## Work to be completed
All entries below must be retyped exactly, though pictures are to be skipped.

## Items from a data source
-------
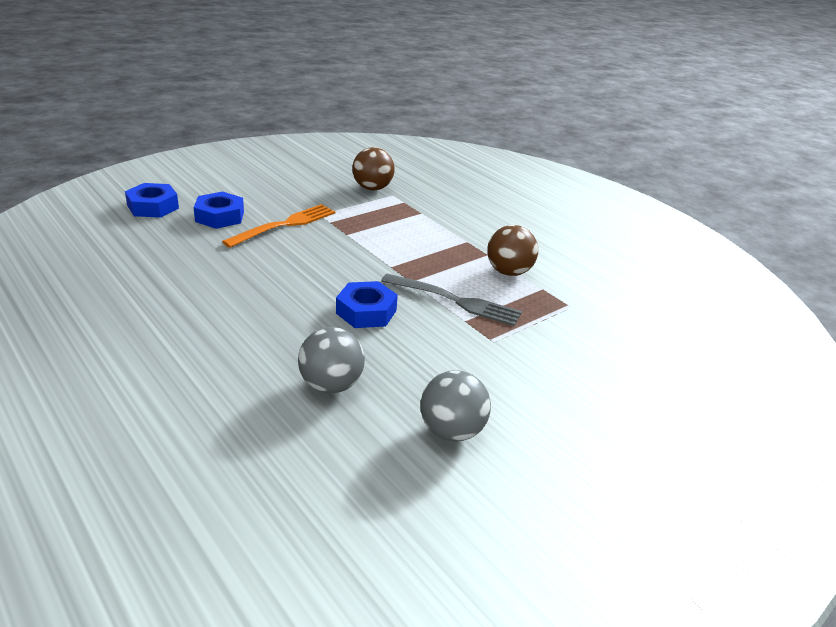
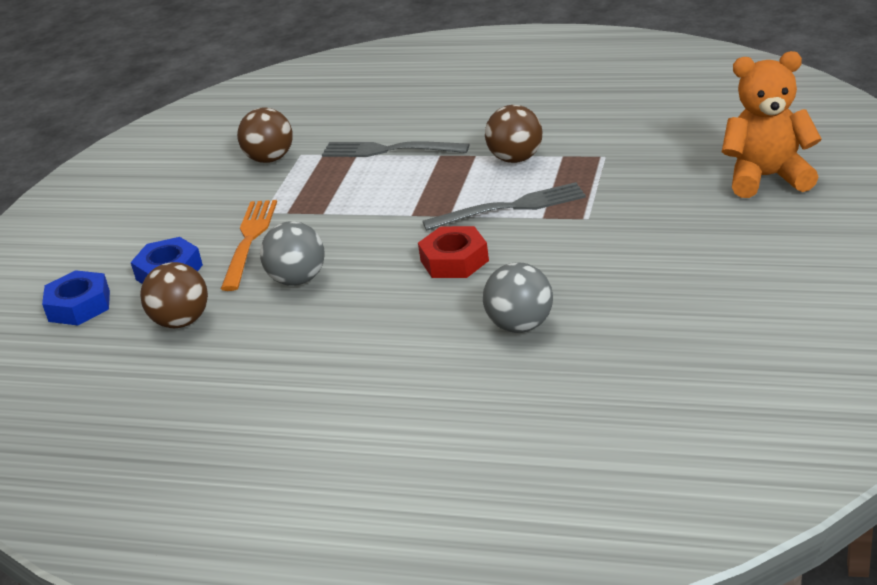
camera: 30 degrees left, 0 degrees up
blue nut [336,281,398,328] -> red nut [418,226,489,278]
grey ball [420,370,491,441] -> grey ball moved to [260,221,325,286]
none -> brown ball [140,262,208,328]
none -> grey fork [322,141,470,157]
none -> orange teddy bear [722,51,822,198]

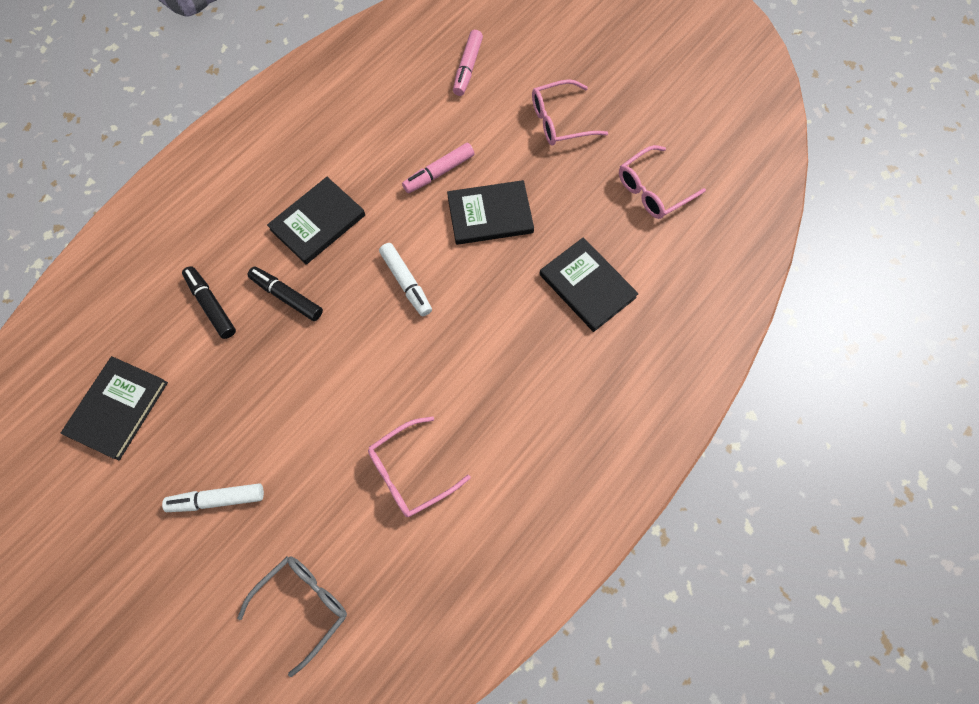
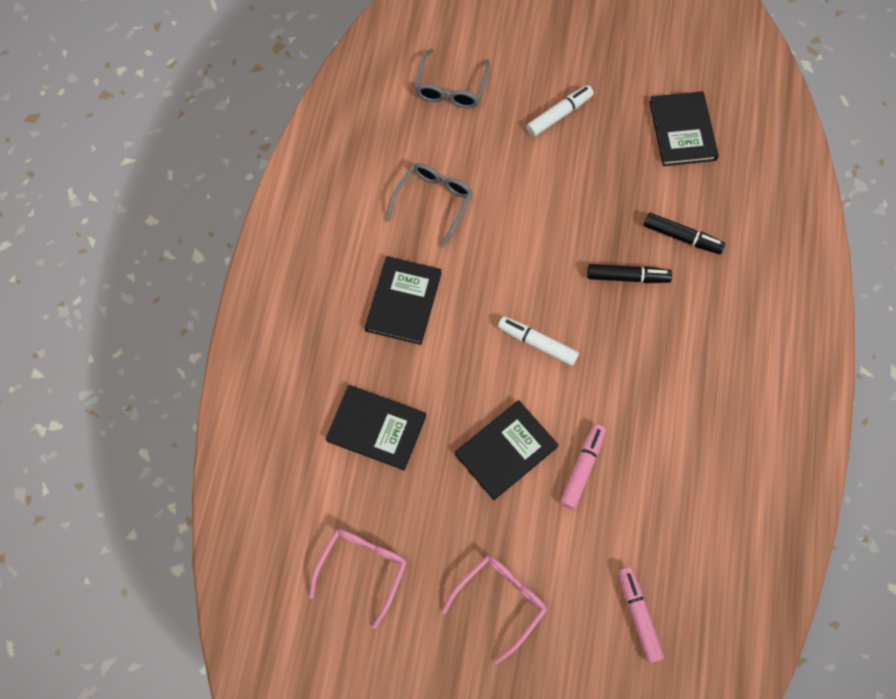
camera: 150 degrees right, 0 degrees up
black book [267,177,365,265] -> black book moved to [365,256,442,345]
pink glasses [368,417,471,517] -> grey glasses [386,163,473,248]

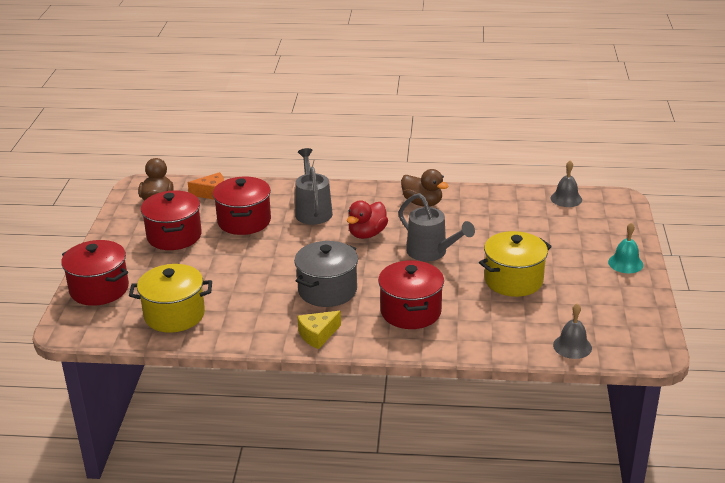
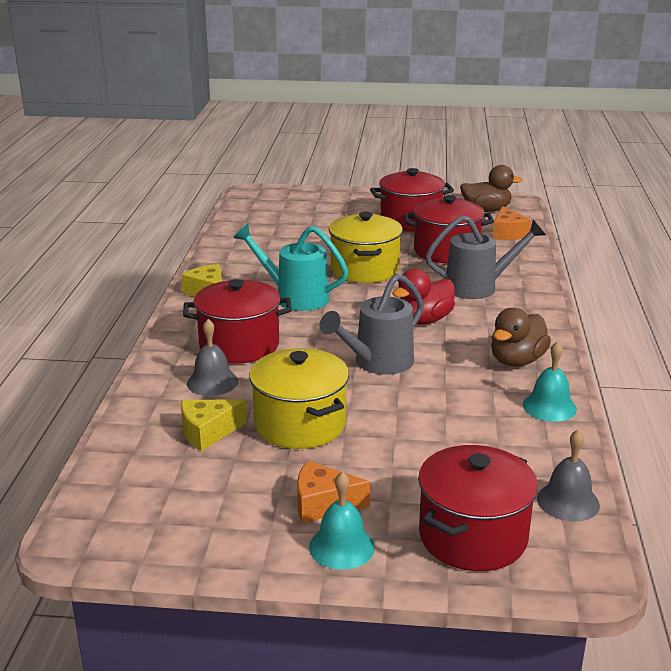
camera: 90 degrees right, 5 degrees down
red pot [61,240,129,306] -> red pot moved to [418,445,538,571]
yellow pot [129,264,212,333] -> yellow pot moved to [329,211,403,283]
grey pot [294,241,358,307] -> turquoise watering can [234,224,349,311]
red duck [347,201,388,239] -> red duck turned 75 degrees counterclockwise [392,269,455,325]
grey bell [553,303,592,359] -> grey bell moved to [187,319,238,396]
none -> yellow cheese [181,399,247,451]
none -> orange cheese [297,461,370,523]
none -> turquoise bell [523,341,577,422]

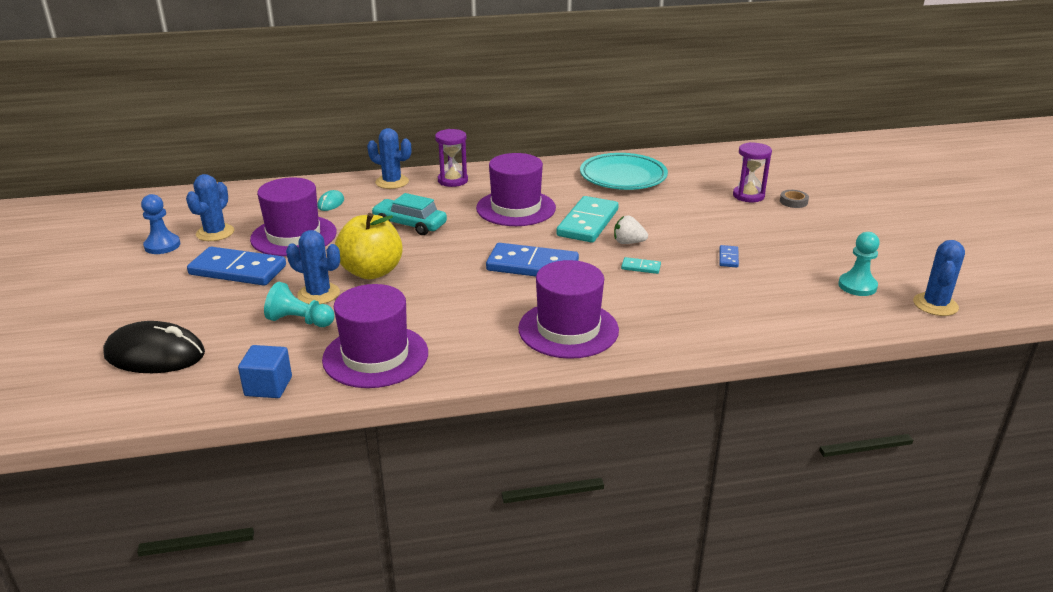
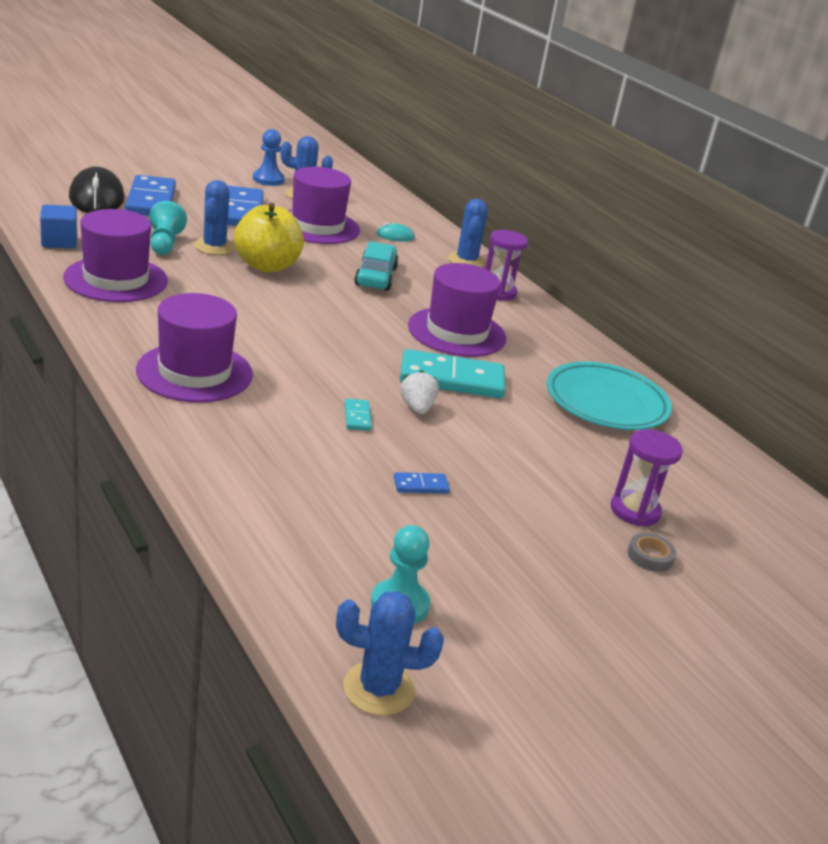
camera: 65 degrees right, 0 degrees up
blue domino [486,243,579,276] -> blue domino moved to [125,175,176,216]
-------
## Solution for this problem
camera: 30 degrees left, 0 degrees up
blue nut [336,281,398,328] -> red nut [418,226,489,278]
grey ball [420,370,491,441] -> grey ball moved to [260,221,325,286]
none -> brown ball [140,262,208,328]
none -> grey fork [322,141,470,157]
none -> orange teddy bear [722,51,822,198]

camera: 150 degrees right, 0 degrees up
black book [267,177,365,265] -> black book moved to [365,256,442,345]
pink glasses [368,417,471,517] -> grey glasses [386,163,473,248]

camera: 90 degrees right, 5 degrees down
red pot [61,240,129,306] -> red pot moved to [418,445,538,571]
yellow pot [129,264,212,333] -> yellow pot moved to [329,211,403,283]
grey pot [294,241,358,307] -> turquoise watering can [234,224,349,311]
red duck [347,201,388,239] -> red duck turned 75 degrees counterclockwise [392,269,455,325]
grey bell [553,303,592,359] -> grey bell moved to [187,319,238,396]
none -> yellow cheese [181,399,247,451]
none -> orange cheese [297,461,370,523]
none -> turquoise bell [523,341,577,422]

camera: 65 degrees right, 0 degrees up
blue domino [486,243,579,276] -> blue domino moved to [125,175,176,216]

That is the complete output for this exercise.